▸ Exercise data
+++++
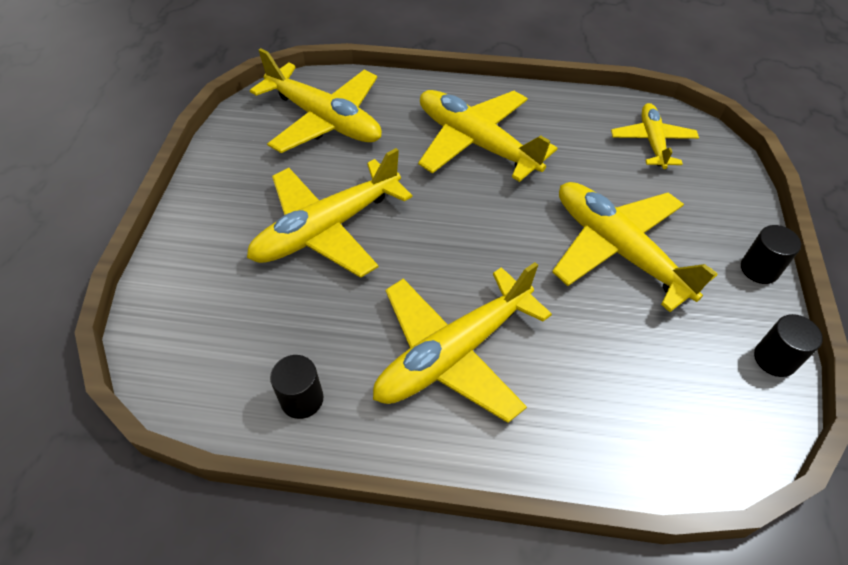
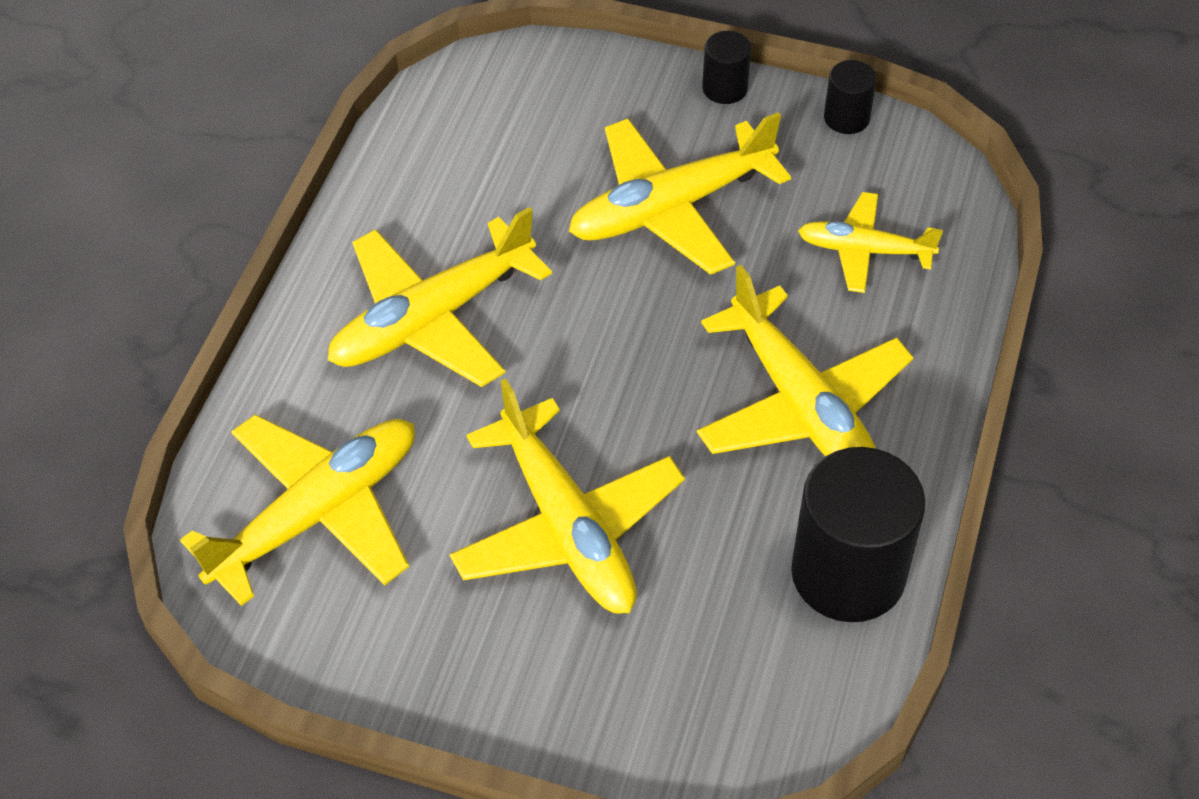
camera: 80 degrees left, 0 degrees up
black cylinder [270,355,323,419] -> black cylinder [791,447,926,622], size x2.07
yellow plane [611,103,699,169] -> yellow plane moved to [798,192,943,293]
+++++
▸ Your assignment
Your output must contain exactly the lines from the one containing "black cylinder [270,355,323,419]" to the final line of the data above, and no other text.

▸ Output below
black cylinder [270,355,323,419] -> black cylinder [791,447,926,622], size x2.07
yellow plane [611,103,699,169] -> yellow plane moved to [798,192,943,293]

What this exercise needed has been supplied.